━━━━━ SOURCE MATERIAL ━━━━━

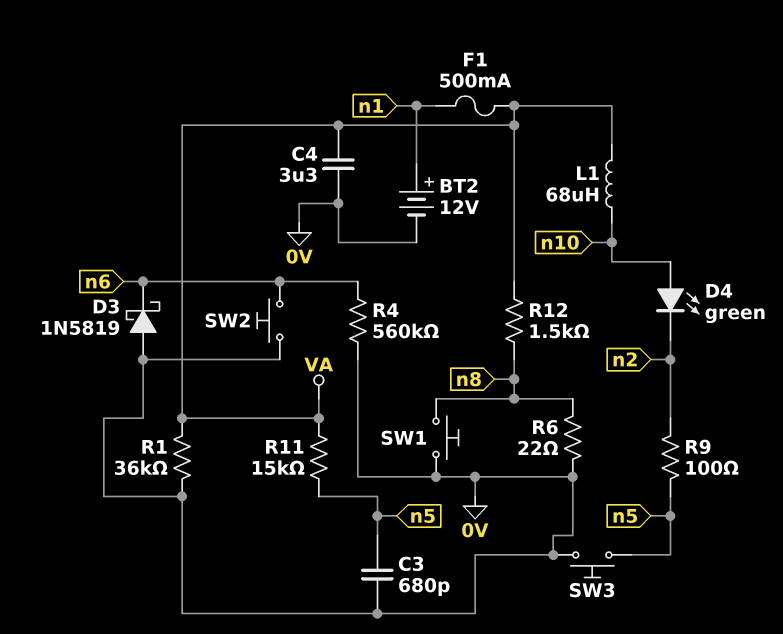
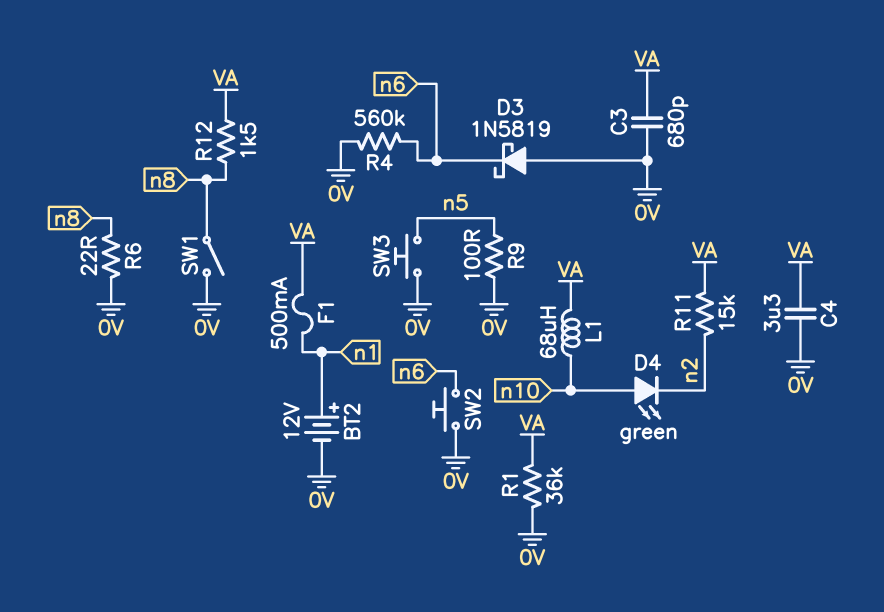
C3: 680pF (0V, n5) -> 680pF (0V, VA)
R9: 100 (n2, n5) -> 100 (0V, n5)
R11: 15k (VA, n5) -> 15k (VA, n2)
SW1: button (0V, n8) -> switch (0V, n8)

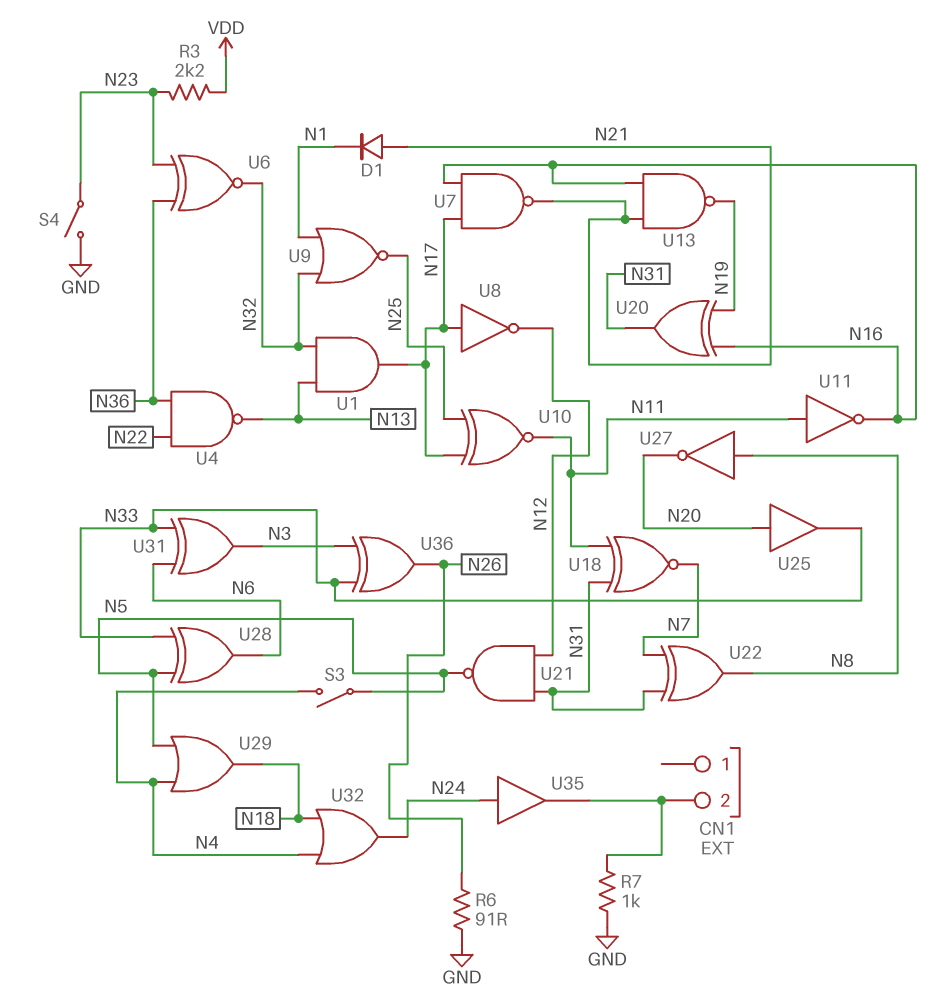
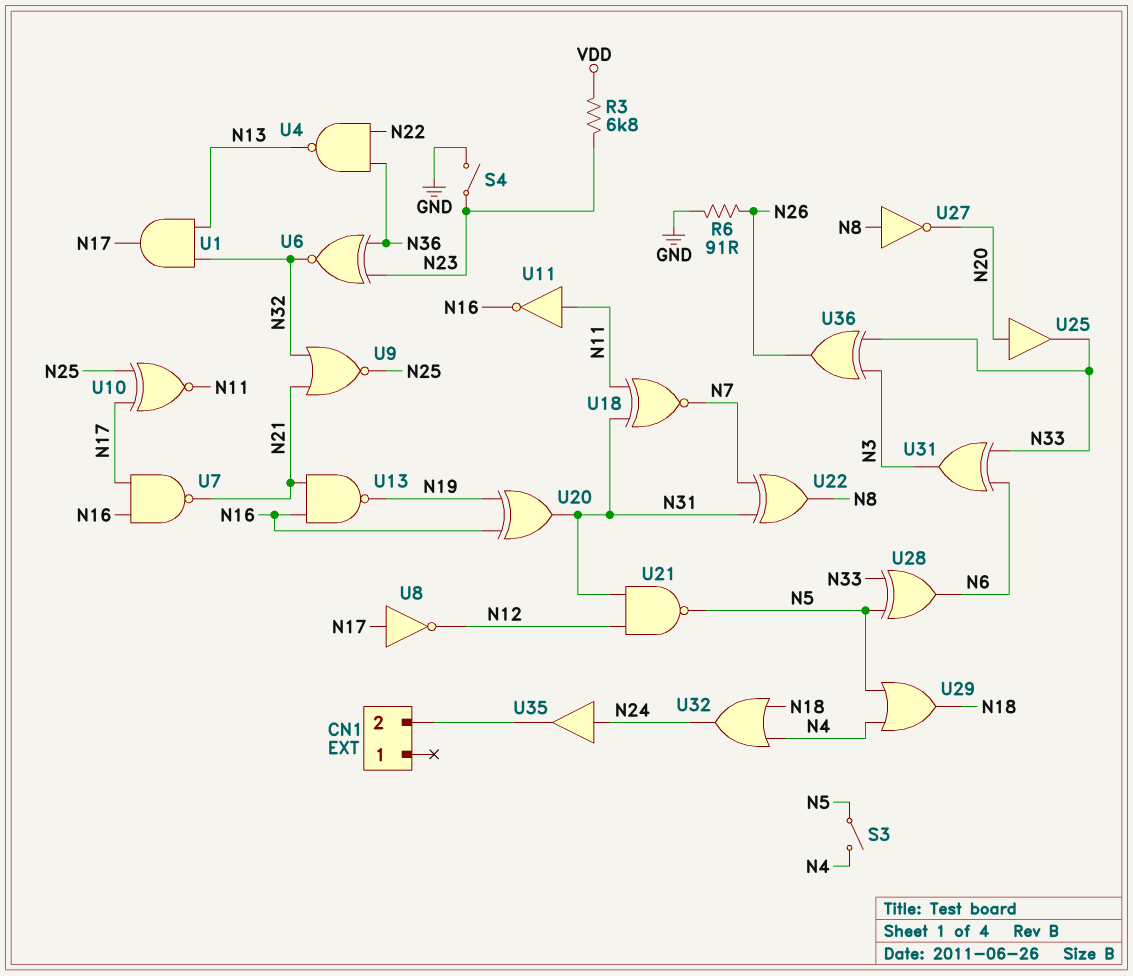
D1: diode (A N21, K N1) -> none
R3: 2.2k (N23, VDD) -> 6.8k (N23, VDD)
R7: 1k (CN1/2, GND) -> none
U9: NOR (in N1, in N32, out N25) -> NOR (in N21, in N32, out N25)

━━━━━

Print every entry exactly. Pictures are not part of the copy.

### ANSWER BOX
C3: 680pF (0V, n5) -> 680pF (0V, VA)
R9: 100 (n2, n5) -> 100 (0V, n5)
R11: 15k (VA, n5) -> 15k (VA, n2)
SW1: button (0V, n8) -> switch (0V, n8)

D1: diode (A N21, K N1) -> none
R3: 2.2k (N23, VDD) -> 6.8k (N23, VDD)
R7: 1k (CN1/2, GND) -> none
U9: NOR (in N1, in N32, out N25) -> NOR (in N21, in N32, out N25)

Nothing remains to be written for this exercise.